EXERCISE GOAL
The answer is a number and only a number: how many lines of the data include the string "turned"?

═══ WORKING DATA

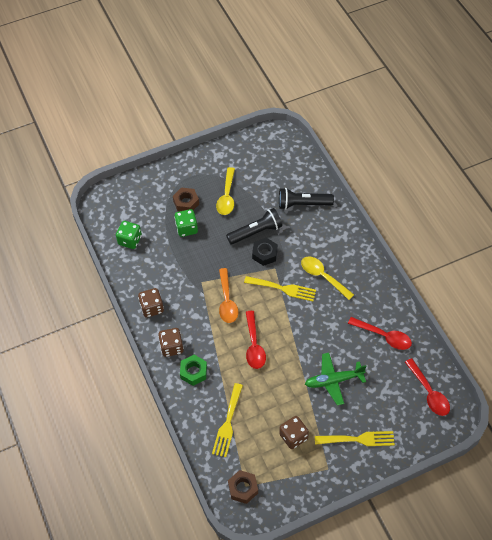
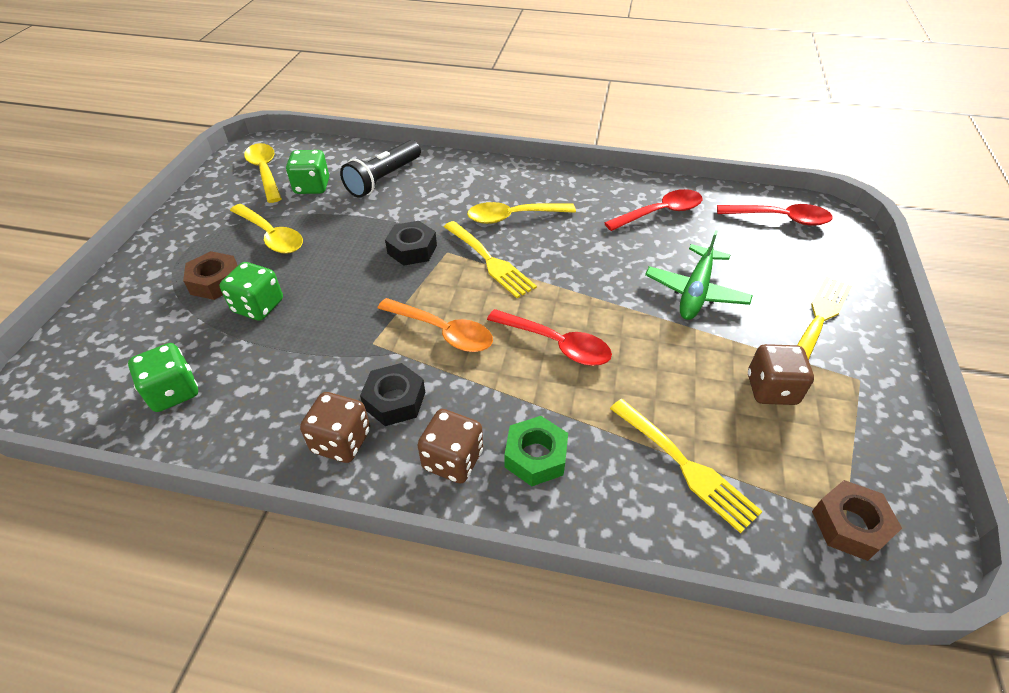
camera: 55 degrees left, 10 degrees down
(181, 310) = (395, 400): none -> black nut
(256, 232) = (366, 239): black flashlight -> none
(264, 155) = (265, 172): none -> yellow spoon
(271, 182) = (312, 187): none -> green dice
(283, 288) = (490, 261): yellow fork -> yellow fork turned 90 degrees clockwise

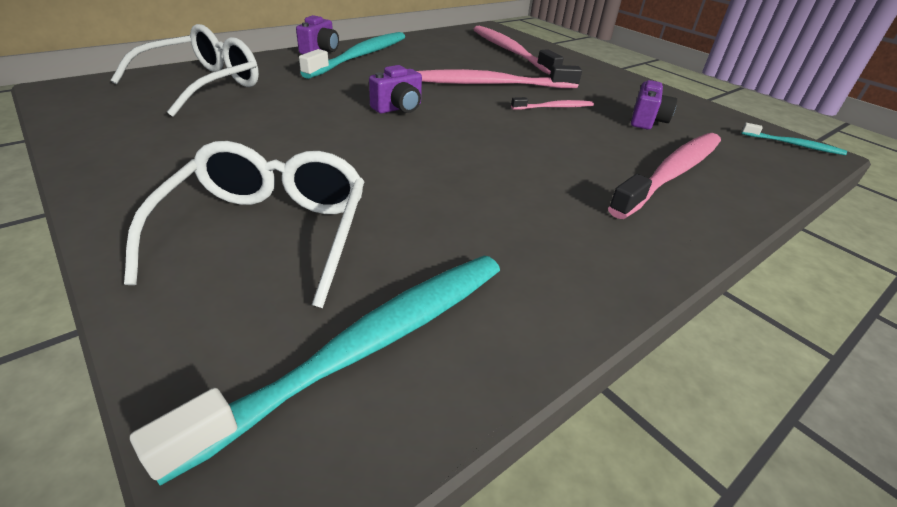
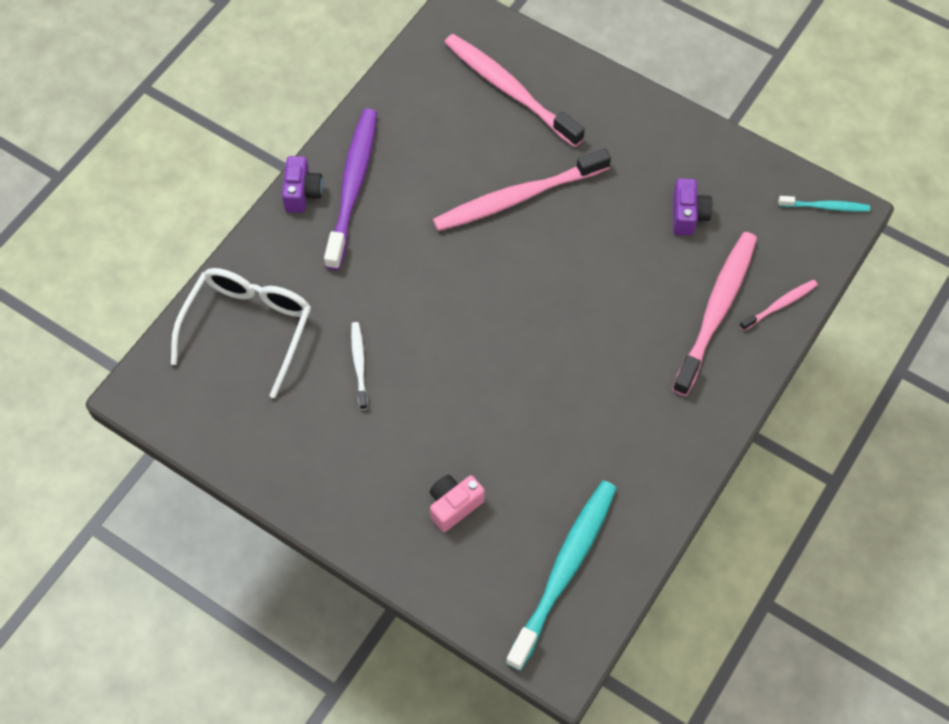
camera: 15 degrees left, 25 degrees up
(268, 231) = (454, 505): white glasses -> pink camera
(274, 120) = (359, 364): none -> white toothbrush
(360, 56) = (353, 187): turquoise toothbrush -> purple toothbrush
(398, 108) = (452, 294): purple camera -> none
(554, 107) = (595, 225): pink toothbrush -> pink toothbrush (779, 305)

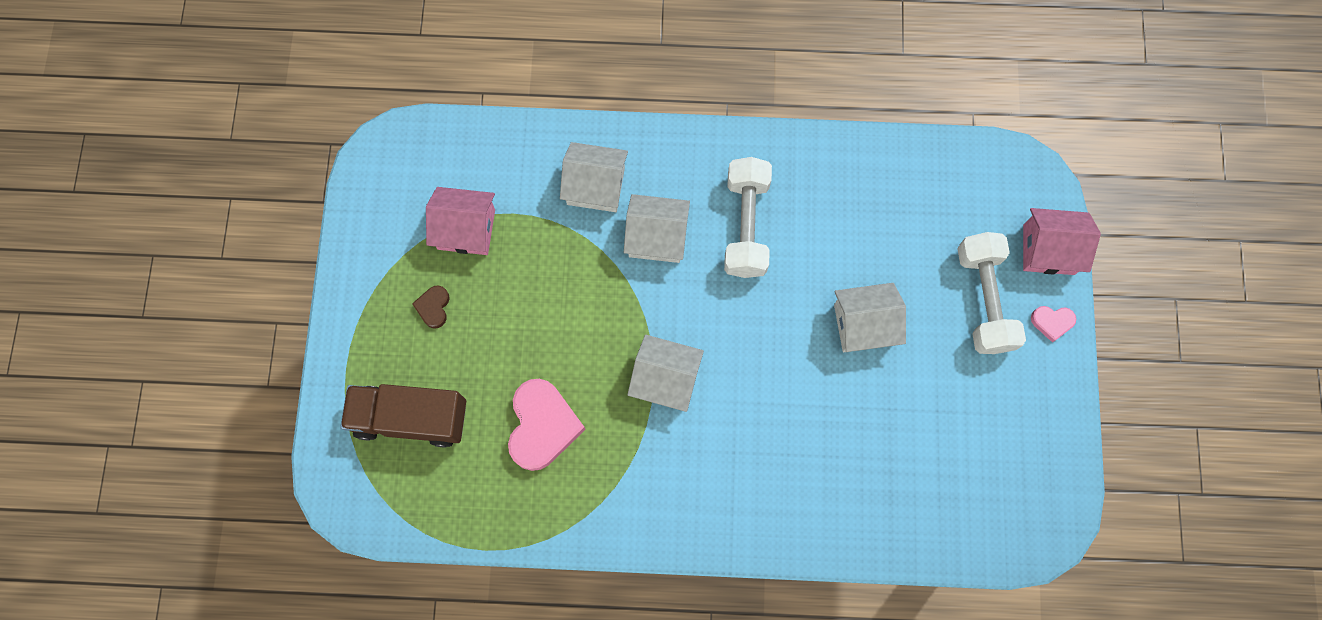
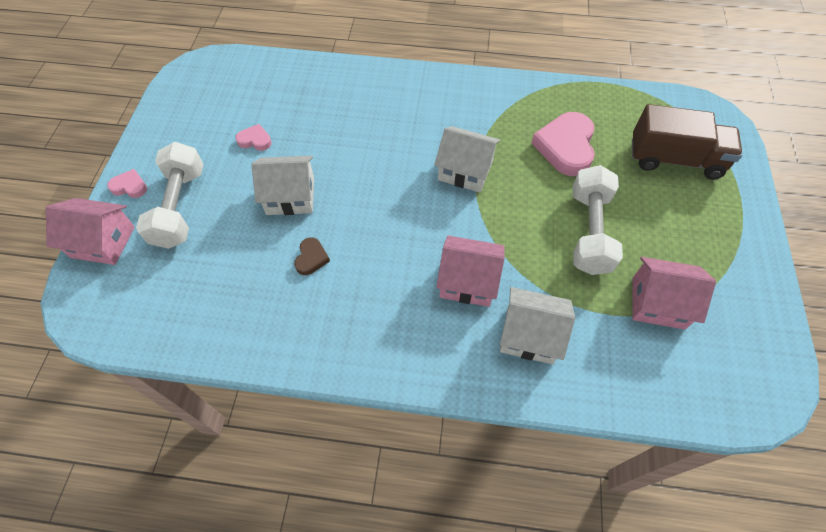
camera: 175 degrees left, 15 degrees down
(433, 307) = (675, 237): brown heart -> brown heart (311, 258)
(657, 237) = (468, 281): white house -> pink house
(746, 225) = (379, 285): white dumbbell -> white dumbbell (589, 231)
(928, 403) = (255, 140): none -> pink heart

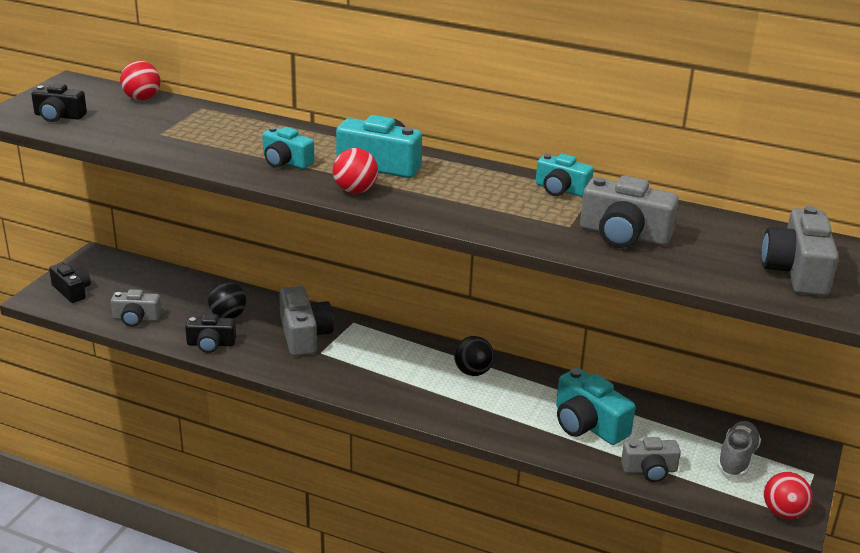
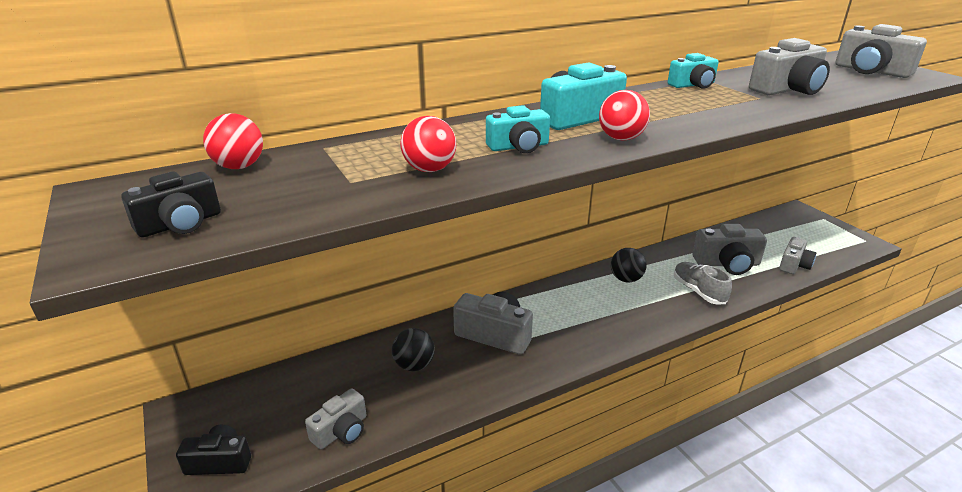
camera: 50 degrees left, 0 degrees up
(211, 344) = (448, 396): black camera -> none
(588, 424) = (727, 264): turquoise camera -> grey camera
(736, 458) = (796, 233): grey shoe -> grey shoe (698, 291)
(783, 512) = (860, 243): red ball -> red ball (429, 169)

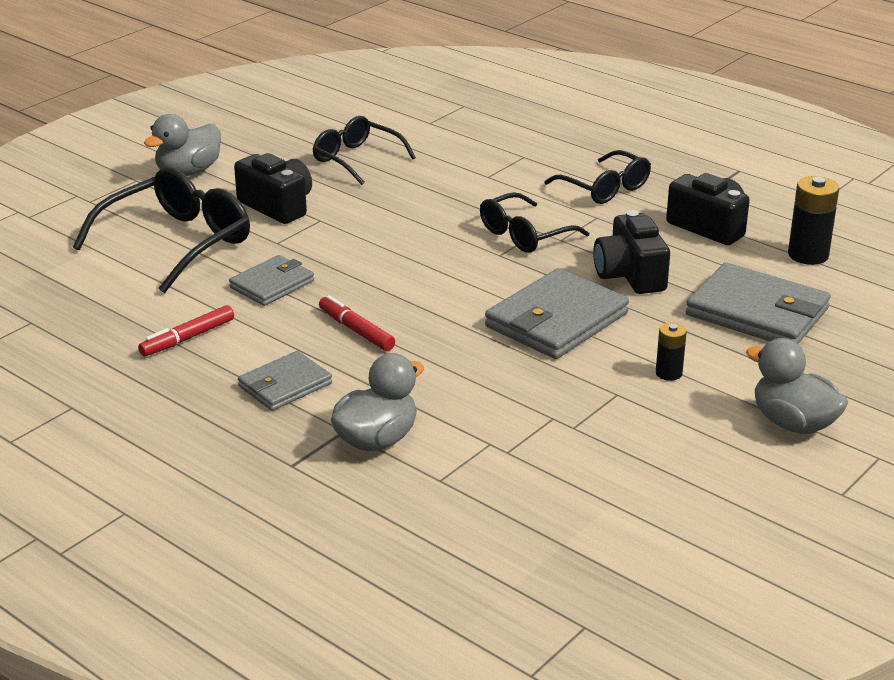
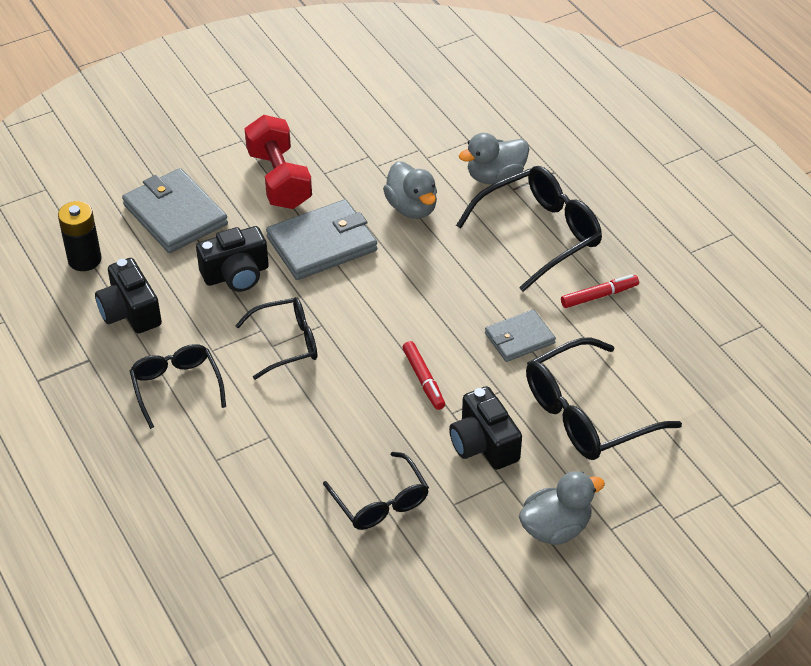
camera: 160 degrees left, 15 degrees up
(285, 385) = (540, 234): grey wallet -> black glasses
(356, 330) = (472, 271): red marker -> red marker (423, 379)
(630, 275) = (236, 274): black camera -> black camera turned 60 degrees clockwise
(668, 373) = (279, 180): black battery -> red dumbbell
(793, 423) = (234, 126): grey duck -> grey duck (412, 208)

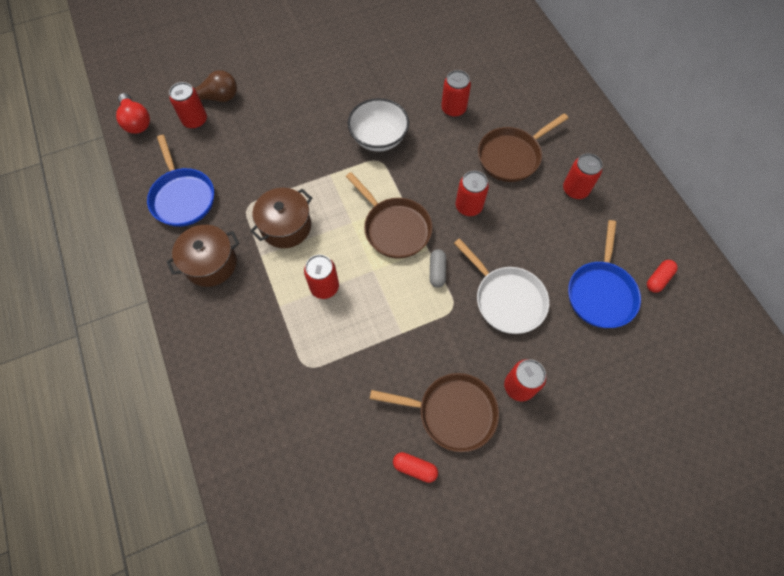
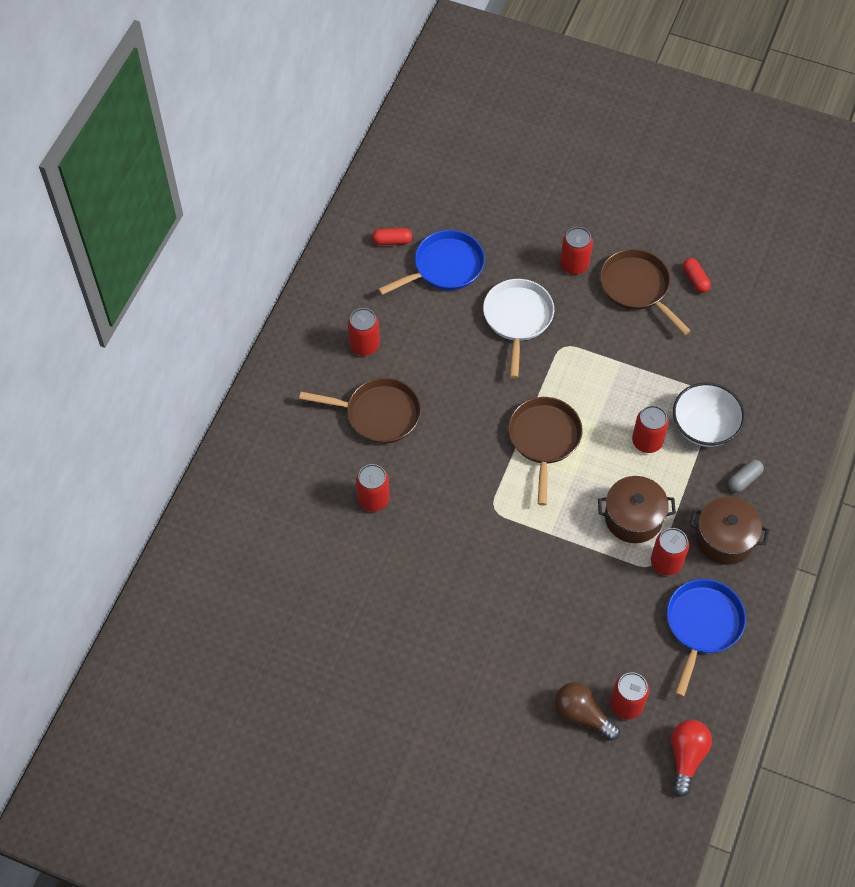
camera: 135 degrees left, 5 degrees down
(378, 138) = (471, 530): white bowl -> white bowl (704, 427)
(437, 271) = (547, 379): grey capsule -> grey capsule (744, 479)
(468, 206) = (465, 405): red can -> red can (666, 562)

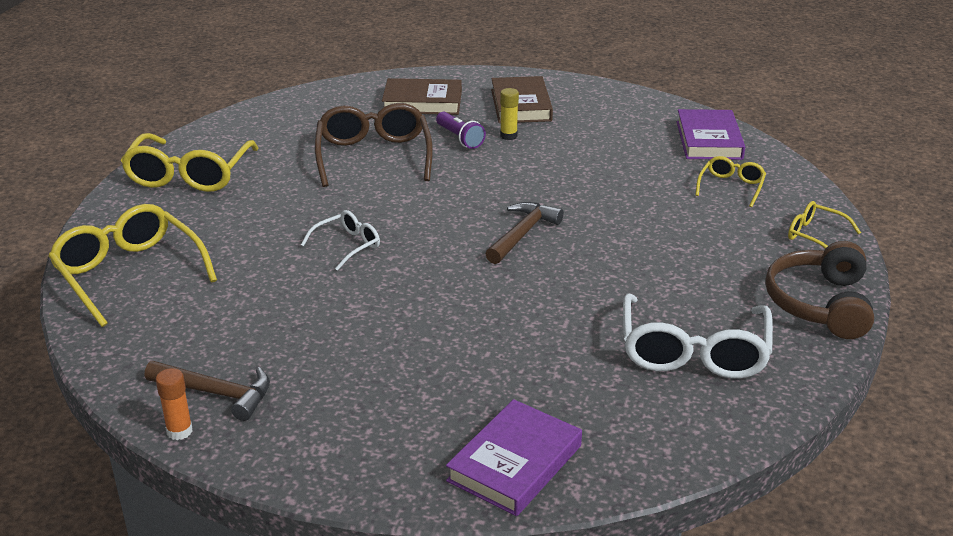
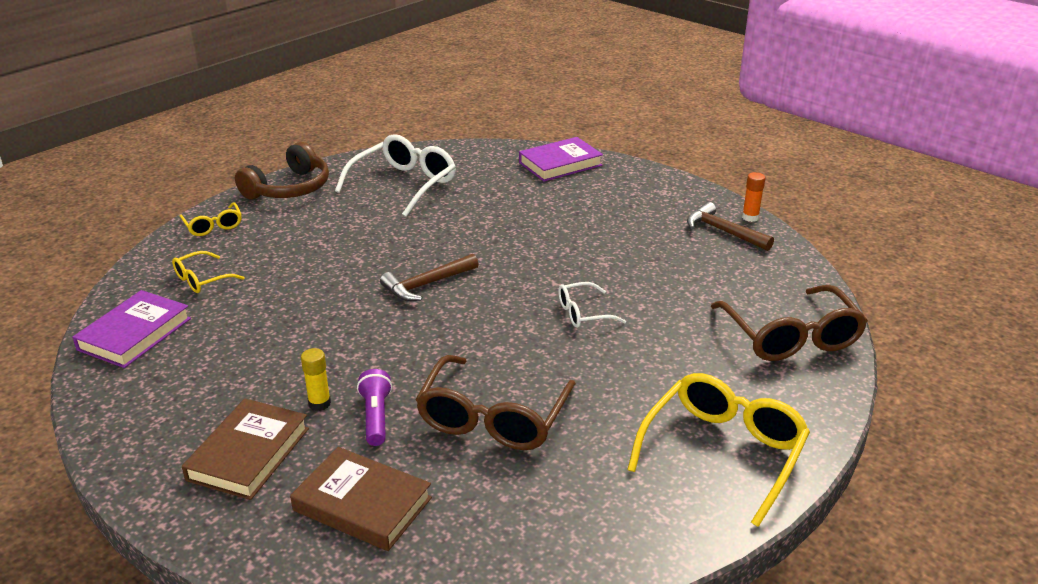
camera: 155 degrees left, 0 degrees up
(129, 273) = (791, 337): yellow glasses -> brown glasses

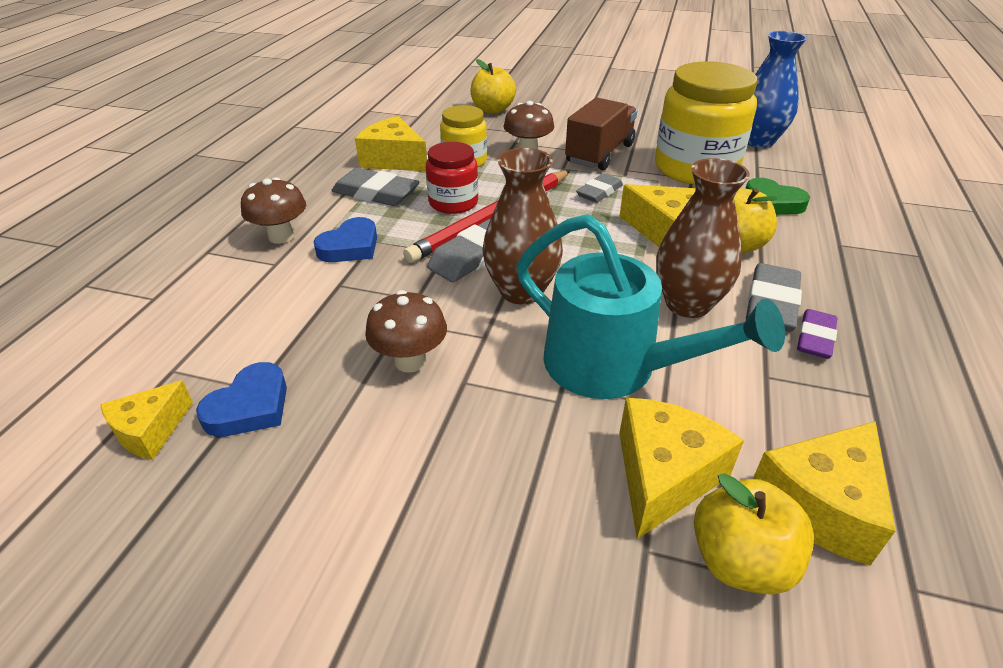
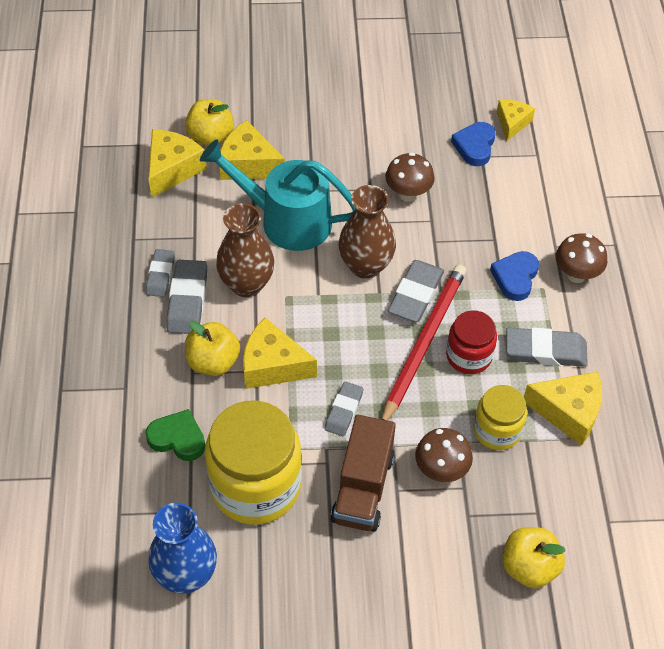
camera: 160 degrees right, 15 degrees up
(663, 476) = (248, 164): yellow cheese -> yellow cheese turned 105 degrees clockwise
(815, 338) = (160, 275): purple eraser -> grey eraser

══════

RESULT FOR THIS EXERCISE
3